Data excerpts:

◆ ◆ ◆ ◆ ◆

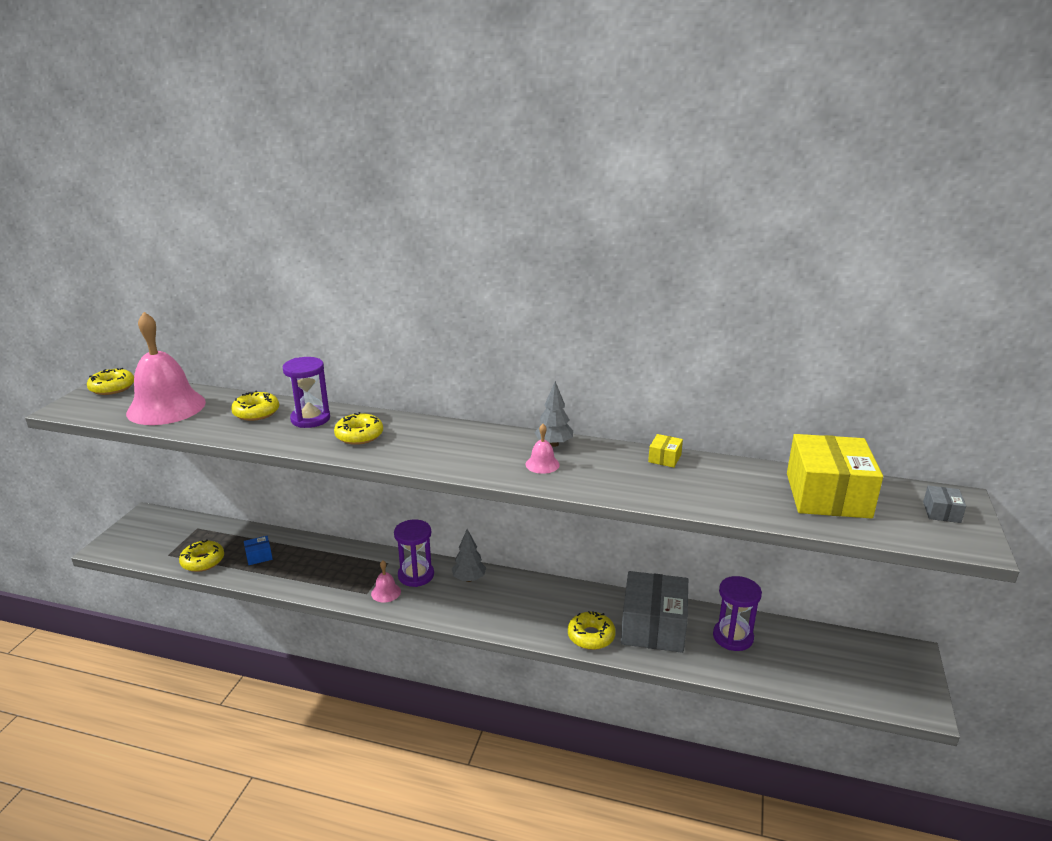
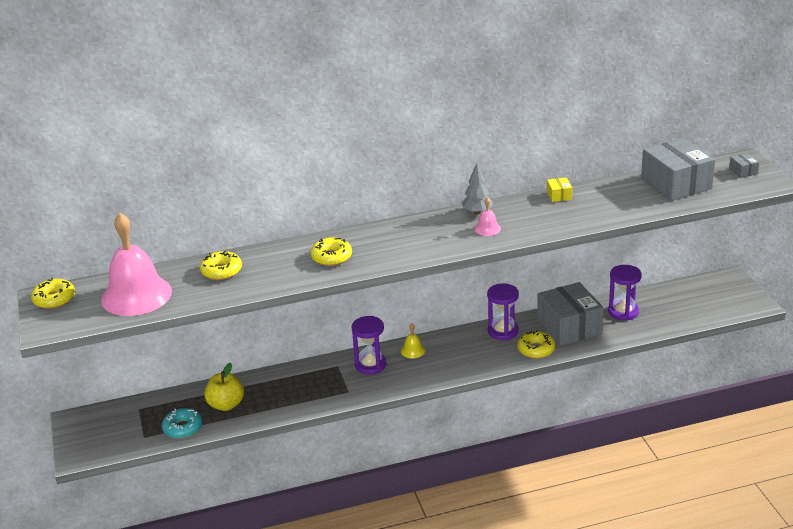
camera: 30 degrees left, 5 degrees up
(203, 561) = (183, 428): yellow donut -> turquoise donut
(259, 556) = (226, 405): blue box -> yellow apple
(310, 419) = (274, 260): purple hourglass -> purple hourglass (503, 331)
(386, 592) = (362, 385): pink bell -> none
(469, 579) = (413, 350): grey tree -> yellow bell
(827, 495) = (676, 184): yellow box -> grey box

◆ ◆ ◆ ◆ ◆

DIRECTIONS: Send back every line above exactly, skipping all pictures.

EXERCISE OUTPUT:
camera: 30 degrees left, 5 degrees up
(203, 561) = (183, 428): yellow donut -> turquoise donut
(259, 556) = (226, 405): blue box -> yellow apple
(310, 419) = (274, 260): purple hourglass -> purple hourglass (503, 331)
(386, 592) = (362, 385): pink bell -> none
(469, 579) = (413, 350): grey tree -> yellow bell
(827, 495) = (676, 184): yellow box -> grey box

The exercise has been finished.